#### Materials provided ####

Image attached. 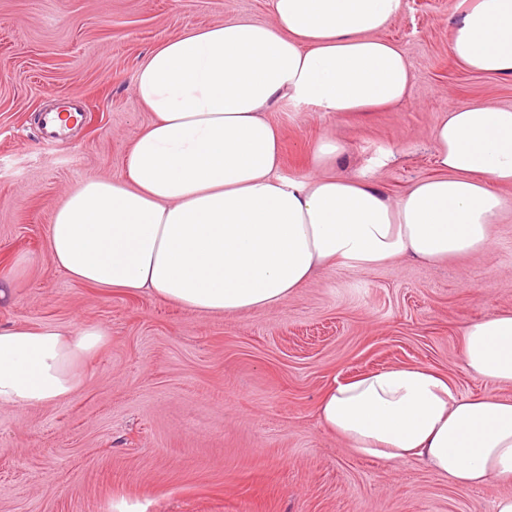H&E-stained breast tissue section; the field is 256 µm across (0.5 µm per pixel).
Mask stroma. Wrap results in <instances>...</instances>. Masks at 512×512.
Wrapping results in <instances>:
<instances>
[{"label":"stroma","instance_id":"35a3bbf8","mask_svg":"<svg viewBox=\"0 0 512 512\" xmlns=\"http://www.w3.org/2000/svg\"><path fill=\"white\" fill-rule=\"evenodd\" d=\"M460 0H403L383 38L407 55L409 96L373 112L280 100L285 176L329 172L398 197L435 171L432 131L449 105L512 106V77L474 74L448 51ZM228 19L267 22L269 0H0V323L100 326L83 384L54 406L0 407V512H493L506 486L466 488L408 460L354 454L318 422L333 379L399 365L447 375L464 395L512 398L461 359L466 322L512 311V212L491 252L318 271L279 307L201 315L93 288L51 266L48 229L84 178L120 179L152 120L136 71L165 39ZM71 94L77 142H43L38 112Z\"/></svg>","mask_w":512,"mask_h":512}]
</instances>
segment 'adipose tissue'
<instances>
[{"mask_svg":"<svg viewBox=\"0 0 512 512\" xmlns=\"http://www.w3.org/2000/svg\"><path fill=\"white\" fill-rule=\"evenodd\" d=\"M402 0H270L272 23L228 20L154 48L134 93L153 115L126 177L85 178L56 210L48 257L71 279L148 293L202 314L274 307L324 266L436 263L488 251L512 186V106L452 105L432 132L436 174L389 198L367 181L281 175V135L264 112L288 99L367 112L405 99L414 73L380 33ZM449 51L466 69L512 75V0H462ZM98 326L0 325V405L46 407L82 385ZM466 371L512 385V311L467 322ZM322 427L361 457L415 460L449 483L512 484V399L471 397L406 365L331 383Z\"/></svg>","mask_w":512,"mask_h":512,"instance_id":"obj_1","label":"adipose tissue"}]
</instances>
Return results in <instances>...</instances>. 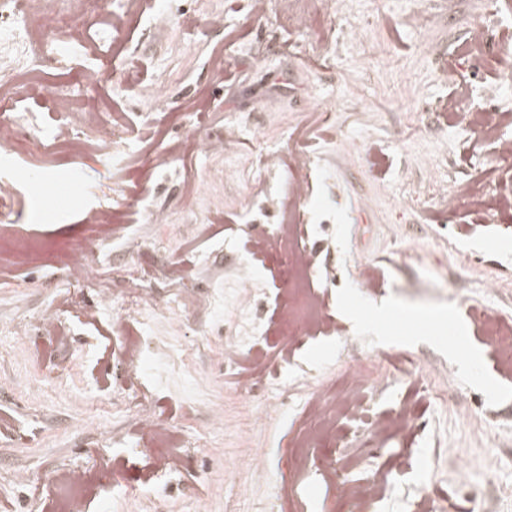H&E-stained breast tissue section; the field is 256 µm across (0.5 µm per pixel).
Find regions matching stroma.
I'll list each match as a JSON object with an SVG mask.
<instances>
[{"mask_svg":"<svg viewBox=\"0 0 512 512\" xmlns=\"http://www.w3.org/2000/svg\"><path fill=\"white\" fill-rule=\"evenodd\" d=\"M107 2L101 41L52 67L16 69L19 92L68 86L118 134L107 146L85 129L79 151L46 114L24 111L42 148L0 153V178L16 187L0 222V512H72L77 502L83 512H416L423 499L438 512H512V470L491 475L478 462L490 448L512 459V357L495 345L512 334V209L451 214L428 186L433 174L447 189L496 175L494 141L456 115L463 102L512 113V82L476 65L468 43L485 0H339L333 15L314 13L308 34L288 18L300 0L260 15L252 0ZM368 17L366 39L352 42ZM88 62L101 80L86 93ZM146 84L161 98L143 96ZM207 140L223 153L206 152ZM299 149L313 160L304 174L287 165ZM266 155L280 165L264 169ZM300 178L310 220L294 223V241L318 265L291 274L284 250L258 254L251 243L291 221L288 184ZM199 189L200 219L190 197ZM152 211L168 228L153 229ZM419 252L464 294L435 287ZM77 255L89 267L80 283L69 274ZM242 266L262 291L264 330L228 371L231 313L204 299ZM370 274L378 286L363 289ZM130 276L162 308L159 326L126 317ZM382 304L387 314L374 315ZM304 305L335 328L283 349ZM48 307L59 335L40 326ZM175 340L188 378L169 388L154 367ZM256 353L259 374L247 361ZM410 355L423 372H406ZM357 364L389 380L369 385L363 415L337 417L341 440L322 445L307 405ZM256 399L274 406L258 424ZM404 407L410 428L382 437L371 457V419ZM144 411L169 434L142 439ZM171 457L176 470L157 484ZM330 458L348 478L380 479L385 494L345 504ZM244 460L263 466L239 470ZM466 484L483 488L482 504Z\"/></svg>","mask_w":512,"mask_h":512,"instance_id":"35a3bbf8","label":"stroma"}]
</instances>
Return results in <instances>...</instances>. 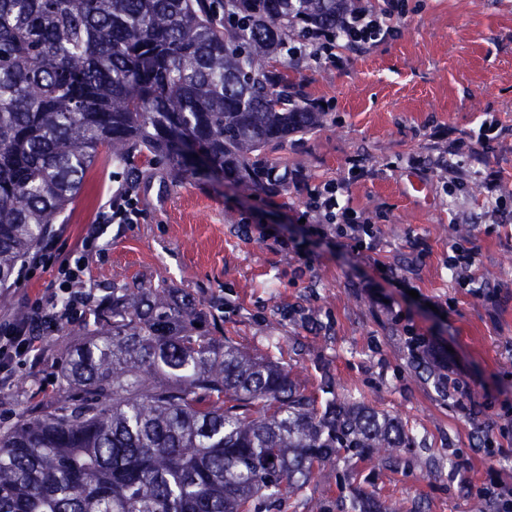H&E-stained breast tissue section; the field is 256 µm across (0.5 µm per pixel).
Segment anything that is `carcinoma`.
<instances>
[{"mask_svg": "<svg viewBox=\"0 0 512 512\" xmlns=\"http://www.w3.org/2000/svg\"><path fill=\"white\" fill-rule=\"evenodd\" d=\"M364 0H0V289L79 195L101 151L175 178L203 163L269 189L267 151L324 119L288 43ZM67 355L72 397L0 427V512H271L340 451L403 425L197 331L194 299L125 284ZM352 512H387L366 497Z\"/></svg>", "mask_w": 512, "mask_h": 512, "instance_id": "carcinoma-1", "label": "carcinoma"}]
</instances>
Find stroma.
<instances>
[{"mask_svg":"<svg viewBox=\"0 0 512 512\" xmlns=\"http://www.w3.org/2000/svg\"><path fill=\"white\" fill-rule=\"evenodd\" d=\"M399 10L394 36L348 51L344 69H289L326 119L270 154L310 183L347 181L353 207L381 229L373 257L308 234L295 184L262 192L221 174L158 169L134 190L137 223L104 225L77 285L97 300L126 283L189 293L203 333L280 361L314 394L330 388L404 425L410 447L341 454L274 512L317 502L334 512L359 491L391 512H469L483 484H512V222L492 224L482 186L494 171L512 191V0H401ZM489 117L501 137L482 155L449 156ZM447 156L452 167L437 168ZM123 185L117 167L97 162L53 227L55 261L25 266L1 319L58 288L59 260ZM467 233L478 237L474 275L496 302L450 278L448 247ZM379 261L399 281L382 277ZM87 323L48 333L36 365L15 368L0 386V425L71 395L60 366ZM414 334L433 340L440 360H418ZM467 396L476 414L460 410Z\"/></svg>","mask_w":512,"mask_h":512,"instance_id":"stroma-1","label":"stroma"}]
</instances>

####

Your instructions -
Find each line holding the word "carcinoma" and copy it.

Solved exercise -
Segment anything that is `carcinoma`.
[{"mask_svg": "<svg viewBox=\"0 0 512 512\" xmlns=\"http://www.w3.org/2000/svg\"><path fill=\"white\" fill-rule=\"evenodd\" d=\"M364 0H0V289L79 195L101 151L175 178L203 163L269 189L267 151L324 119L288 43ZM67 355L72 397L0 427V512H271L340 451L403 425L197 331L194 299L125 284ZM352 512H387L366 497Z\"/></svg>", "mask_w": 512, "mask_h": 512, "instance_id": "carcinoma-1", "label": "carcinoma"}]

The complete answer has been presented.